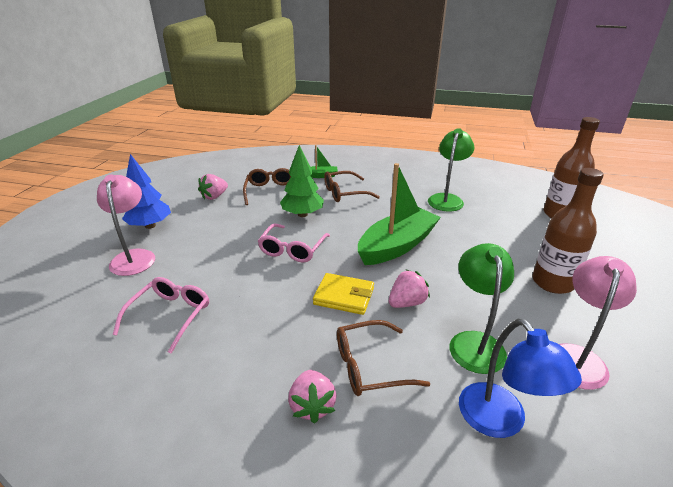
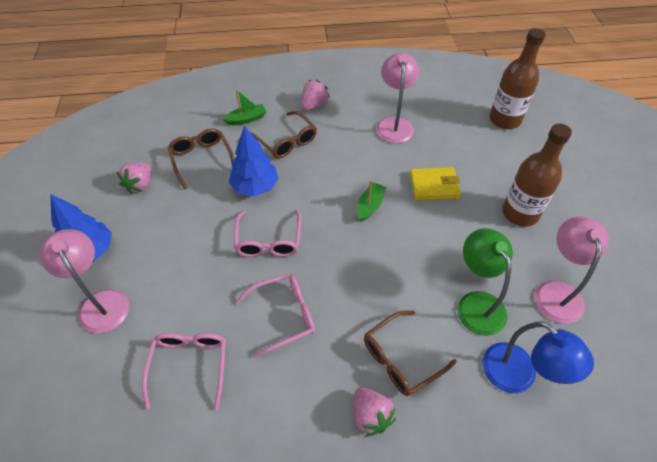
camera: 20 degrees left, 20 degrees up
green tree [280,145,324,217] -> blue tree [229,125,279,196]
yellow wallet [313,273,374,315] -> yellow wallet moved to [410,167,461,201]
brown glasses [324,171,380,202] -> brown glasses turned 90 degrees counterclockwise [250,111,317,158]
green boat [358,163,441,265] -> green boat [357,180,386,222], size x0.46
pink strawberry [389,270,430,308] -> pink strawberry moved to [302,80,330,110]
green lamp [428,128,474,211] -> pink lamp [376,52,419,143]
none -> pink glasses [236,274,315,358]

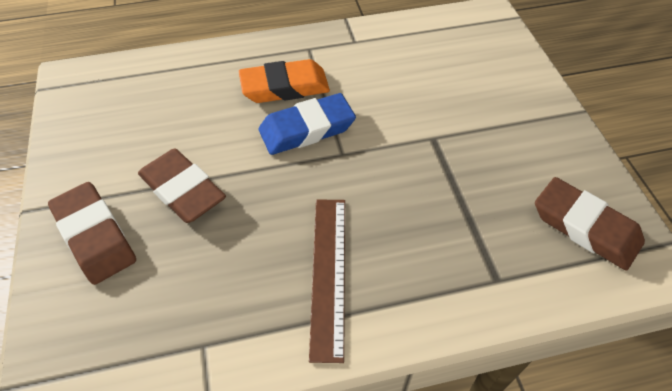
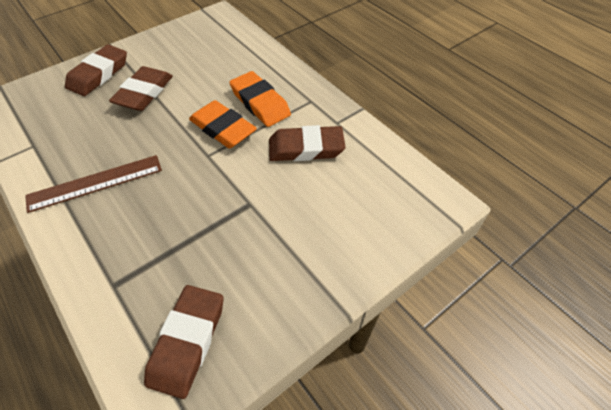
camera: 65 degrees right, 0 degrees up
blue eraser [259,93,356,155] -> orange eraser [189,100,257,148]
none -> brown eraser [269,125,345,161]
-*-
Return the lines of the records that include the string "eraser".

blue eraser [259,93,356,155] -> orange eraser [189,100,257,148]
none -> brown eraser [269,125,345,161]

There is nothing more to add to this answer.